* Provided information:
--

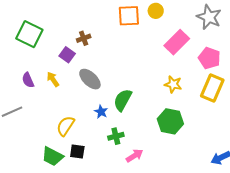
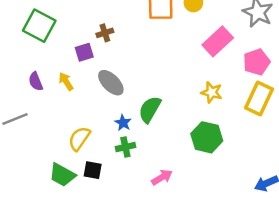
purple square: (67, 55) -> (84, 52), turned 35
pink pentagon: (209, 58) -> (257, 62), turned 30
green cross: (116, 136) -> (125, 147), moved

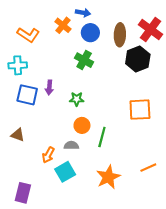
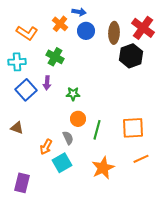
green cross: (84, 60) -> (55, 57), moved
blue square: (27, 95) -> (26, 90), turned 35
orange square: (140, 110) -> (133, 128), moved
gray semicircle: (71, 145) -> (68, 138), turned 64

--

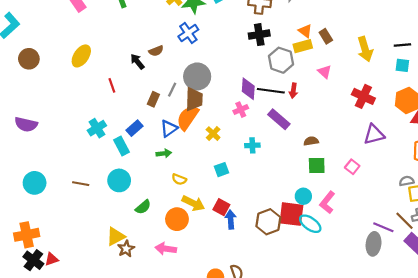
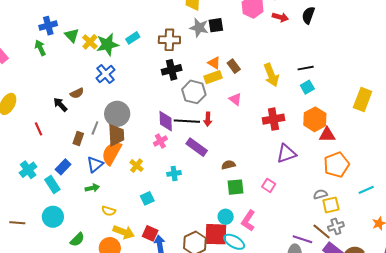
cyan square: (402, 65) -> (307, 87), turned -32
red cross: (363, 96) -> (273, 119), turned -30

--

* Task description:
Send back exactly the lines of the listing above starting at the one with "blue square: (27, 95) -> (26, 90), turned 35" and ending at the one with "gray semicircle: (71, 145)", inclusive, and no others.

* The completed task:
blue square: (27, 95) -> (26, 90), turned 35
orange square: (140, 110) -> (133, 128), moved
gray semicircle: (71, 145) -> (68, 138), turned 64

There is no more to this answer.